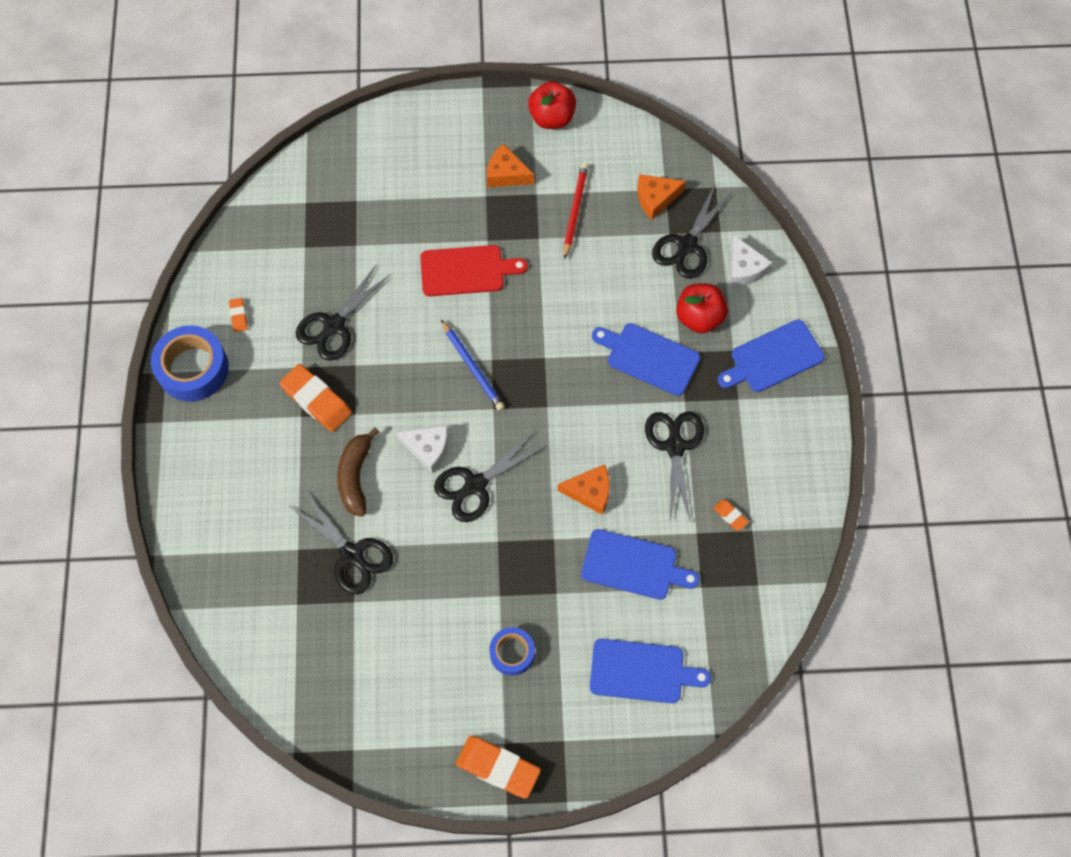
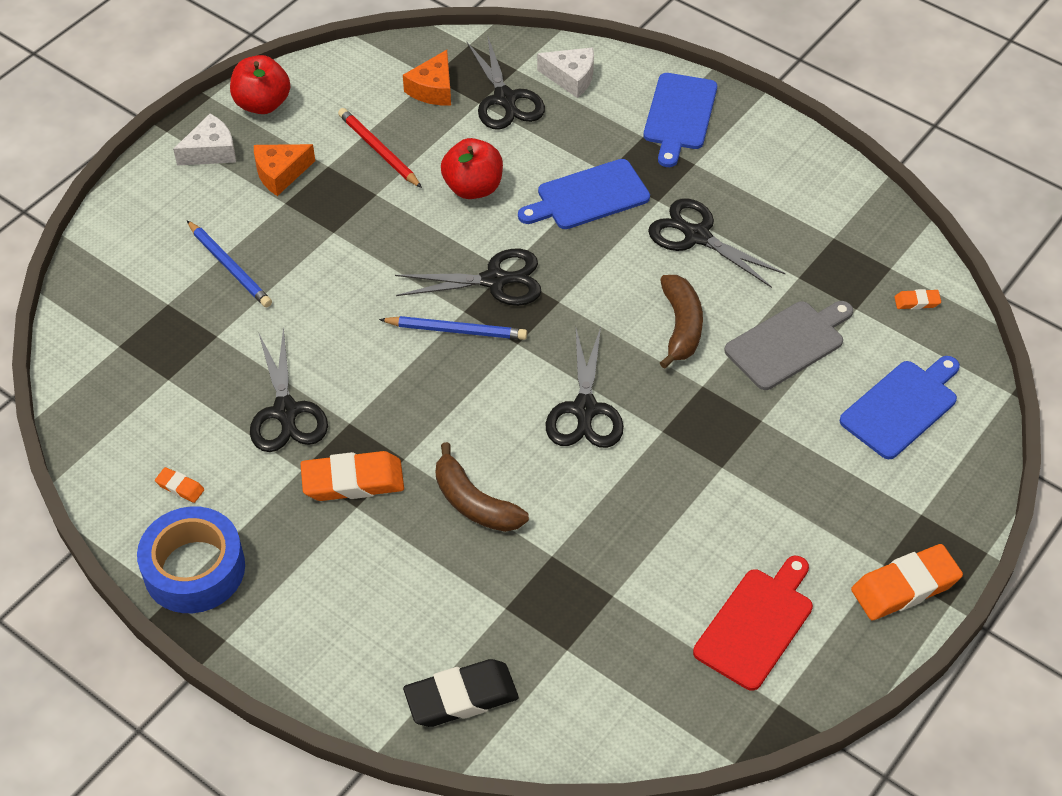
camera: 50 degrees left, 15 degrees down
black scissors [290,493,393,594] -> black scissors moved to [395,249,542,306]
white cheese [397,425,449,473] -> white cheese moved to [173,114,236,166]
red cutting board [420,245,528,296] -> red cutting board moved to [693,556,813,691]
blue tape [489,627,535,676] -> none
orange cheese [558,464,610,515] -> brown banana [660,275,703,369]
blue cutting board [581,529,700,600] -> grey cutting board [724,301,853,390]
red apple [676,283,728,333] -> red apple moved to [441,138,503,199]
orange eraser [713,499,748,531] -> orange eraser moved to [894,289,941,309]
none -> blue pencil [187,220,272,307]
none -> black eraser [403,659,519,727]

• **Task item**
Starting at the line that contains "blue cutting board", output each remaining line of the listing, the last line included, exactly as it appears.

• **Exercise output**
blue cutting board [581,529,700,600] -> grey cutting board [724,301,853,390]
red apple [676,283,728,333] -> red apple moved to [441,138,503,199]
orange eraser [713,499,748,531] -> orange eraser moved to [894,289,941,309]
none -> blue pencil [187,220,272,307]
none -> black eraser [403,659,519,727]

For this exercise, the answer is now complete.